### Entries taken from a collection
###
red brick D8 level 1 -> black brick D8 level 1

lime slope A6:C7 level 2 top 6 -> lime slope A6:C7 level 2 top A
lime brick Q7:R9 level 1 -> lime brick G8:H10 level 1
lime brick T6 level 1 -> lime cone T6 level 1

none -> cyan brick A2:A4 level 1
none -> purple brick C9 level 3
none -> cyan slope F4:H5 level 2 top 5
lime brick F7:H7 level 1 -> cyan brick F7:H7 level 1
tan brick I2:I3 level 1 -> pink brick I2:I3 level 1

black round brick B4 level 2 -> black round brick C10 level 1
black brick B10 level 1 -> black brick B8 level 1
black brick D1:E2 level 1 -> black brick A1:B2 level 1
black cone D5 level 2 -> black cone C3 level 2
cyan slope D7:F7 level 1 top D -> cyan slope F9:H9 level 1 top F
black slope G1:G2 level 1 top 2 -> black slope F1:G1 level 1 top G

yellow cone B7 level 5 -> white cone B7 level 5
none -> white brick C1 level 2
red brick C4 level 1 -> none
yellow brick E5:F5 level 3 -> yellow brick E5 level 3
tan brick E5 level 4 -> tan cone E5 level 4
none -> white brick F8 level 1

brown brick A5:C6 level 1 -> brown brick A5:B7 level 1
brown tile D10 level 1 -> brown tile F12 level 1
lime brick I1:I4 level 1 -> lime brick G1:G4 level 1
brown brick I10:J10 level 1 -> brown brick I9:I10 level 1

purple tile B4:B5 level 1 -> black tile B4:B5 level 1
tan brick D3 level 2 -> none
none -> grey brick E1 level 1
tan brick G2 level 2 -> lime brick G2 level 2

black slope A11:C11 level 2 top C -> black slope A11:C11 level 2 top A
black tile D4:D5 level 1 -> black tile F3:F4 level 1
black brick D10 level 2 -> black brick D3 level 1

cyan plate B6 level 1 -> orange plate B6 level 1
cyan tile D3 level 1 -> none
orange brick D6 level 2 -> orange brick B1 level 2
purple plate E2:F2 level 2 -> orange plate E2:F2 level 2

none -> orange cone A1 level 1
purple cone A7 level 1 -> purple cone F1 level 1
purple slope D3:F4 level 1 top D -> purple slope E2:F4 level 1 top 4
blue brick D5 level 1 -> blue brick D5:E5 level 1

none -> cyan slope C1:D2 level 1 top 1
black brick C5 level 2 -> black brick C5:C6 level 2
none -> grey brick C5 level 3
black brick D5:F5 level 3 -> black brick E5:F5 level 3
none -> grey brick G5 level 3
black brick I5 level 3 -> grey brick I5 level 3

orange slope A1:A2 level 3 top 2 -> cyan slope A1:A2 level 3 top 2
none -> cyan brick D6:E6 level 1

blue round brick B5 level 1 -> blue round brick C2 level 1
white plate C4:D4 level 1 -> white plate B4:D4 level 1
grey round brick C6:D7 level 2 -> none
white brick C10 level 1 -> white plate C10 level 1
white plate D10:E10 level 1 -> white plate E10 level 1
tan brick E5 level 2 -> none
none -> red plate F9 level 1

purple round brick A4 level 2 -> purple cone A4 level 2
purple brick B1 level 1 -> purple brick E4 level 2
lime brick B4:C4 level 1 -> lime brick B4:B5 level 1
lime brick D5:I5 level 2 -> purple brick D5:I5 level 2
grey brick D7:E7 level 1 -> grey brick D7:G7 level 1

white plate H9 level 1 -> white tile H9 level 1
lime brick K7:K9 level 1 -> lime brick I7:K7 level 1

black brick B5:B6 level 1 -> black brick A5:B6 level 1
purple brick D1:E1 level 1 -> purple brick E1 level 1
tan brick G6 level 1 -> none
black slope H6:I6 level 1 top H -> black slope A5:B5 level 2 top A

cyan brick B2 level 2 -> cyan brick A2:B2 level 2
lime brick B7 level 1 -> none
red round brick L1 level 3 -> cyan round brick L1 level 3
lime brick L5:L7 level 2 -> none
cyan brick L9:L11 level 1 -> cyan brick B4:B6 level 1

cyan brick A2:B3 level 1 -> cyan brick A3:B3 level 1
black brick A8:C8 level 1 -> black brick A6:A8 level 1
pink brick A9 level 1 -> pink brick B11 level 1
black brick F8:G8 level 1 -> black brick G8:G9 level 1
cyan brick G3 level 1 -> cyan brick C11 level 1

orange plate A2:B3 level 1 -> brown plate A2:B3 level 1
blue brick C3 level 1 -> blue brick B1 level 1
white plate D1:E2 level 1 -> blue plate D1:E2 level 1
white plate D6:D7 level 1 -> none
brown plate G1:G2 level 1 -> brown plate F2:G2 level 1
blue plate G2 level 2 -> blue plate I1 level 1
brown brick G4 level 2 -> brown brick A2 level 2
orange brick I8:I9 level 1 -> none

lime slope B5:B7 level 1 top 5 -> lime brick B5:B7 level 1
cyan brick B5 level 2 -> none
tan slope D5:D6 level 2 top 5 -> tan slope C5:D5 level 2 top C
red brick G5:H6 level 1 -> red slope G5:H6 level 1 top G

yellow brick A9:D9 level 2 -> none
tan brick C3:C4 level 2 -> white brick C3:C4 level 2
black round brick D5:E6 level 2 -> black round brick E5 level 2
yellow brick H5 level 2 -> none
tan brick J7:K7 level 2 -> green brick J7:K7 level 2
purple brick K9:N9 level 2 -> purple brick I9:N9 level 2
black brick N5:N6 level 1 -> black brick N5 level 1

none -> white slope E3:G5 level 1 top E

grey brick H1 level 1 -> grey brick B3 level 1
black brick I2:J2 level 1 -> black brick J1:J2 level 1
###
### INSTRUCTIONS FOR THE TASK
Only the lines above starting at the one containing "purple slope D3:F4" and ending at the one containing "black brick I5", both included, are to be returned, exactly as they read.

### EXERCISE RESULT
purple slope D3:F4 level 1 top D -> purple slope E2:F4 level 1 top 4
blue brick D5 level 1 -> blue brick D5:E5 level 1

none -> cyan slope C1:D2 level 1 top 1
black brick C5 level 2 -> black brick C5:C6 level 2
none -> grey brick C5 level 3
black brick D5:F5 level 3 -> black brick E5:F5 level 3
none -> grey brick G5 level 3
black brick I5 level 3 -> grey brick I5 level 3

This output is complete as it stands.